*EXERCISE DATA:*
■ ■ ■ ■ ■

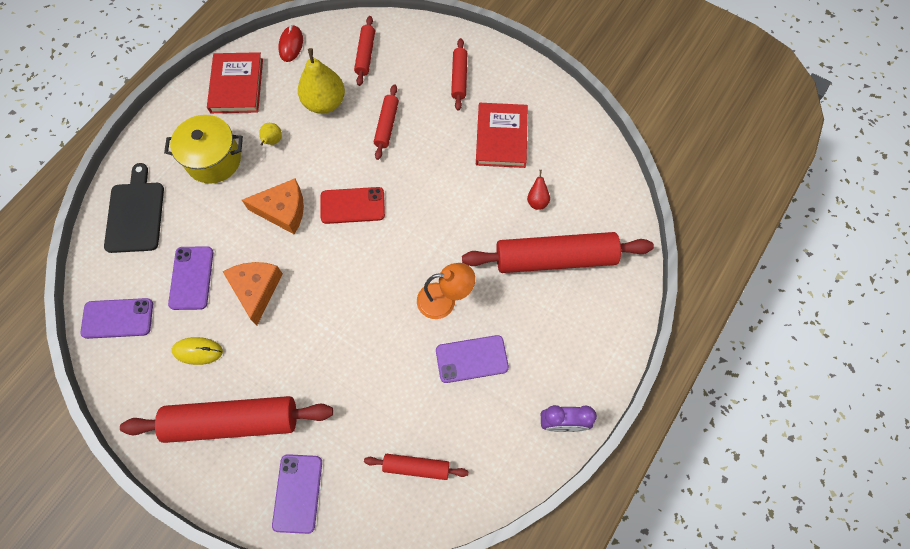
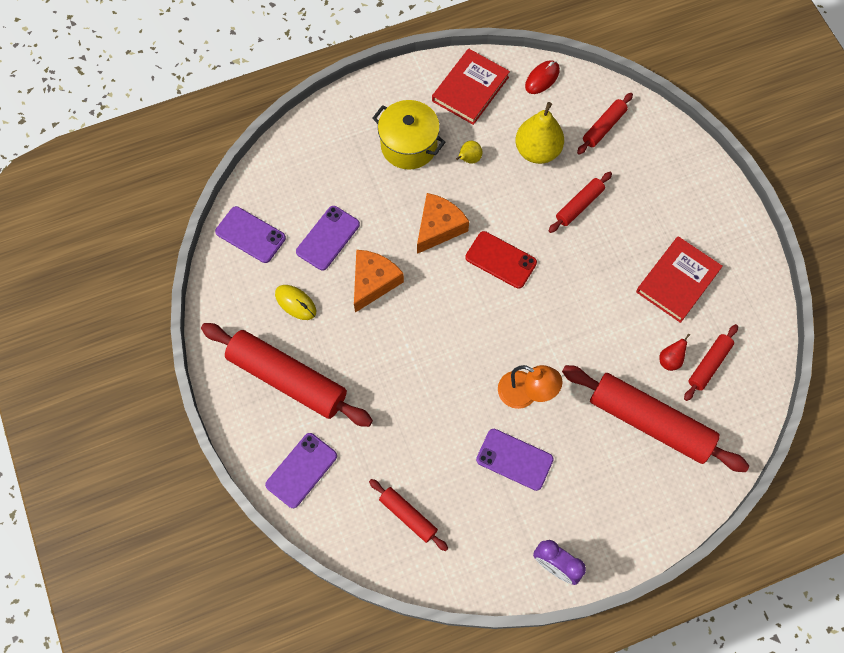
camera: 35 degrees right, 0 degrees up
(135, 214) = (317, 154): black cutting board -> none
(283, 210) = (438, 227): orange cheese -> orange cheese turned 90 degrees counterclockwise
(459, 78) = (676, 200): red rolling pin -> red rolling pin (708, 364)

■ ■ ■ ■ ■

*YOUR TASK:* Retype the lines above without alteration. The first is the one containing "(135, 214) = (317, 154): black", and the last is the final line of the data.

*WRITTEN SOLUTION:*
(135, 214) = (317, 154): black cutting board -> none
(283, 210) = (438, 227): orange cheese -> orange cheese turned 90 degrees counterclockwise
(459, 78) = (676, 200): red rolling pin -> red rolling pin (708, 364)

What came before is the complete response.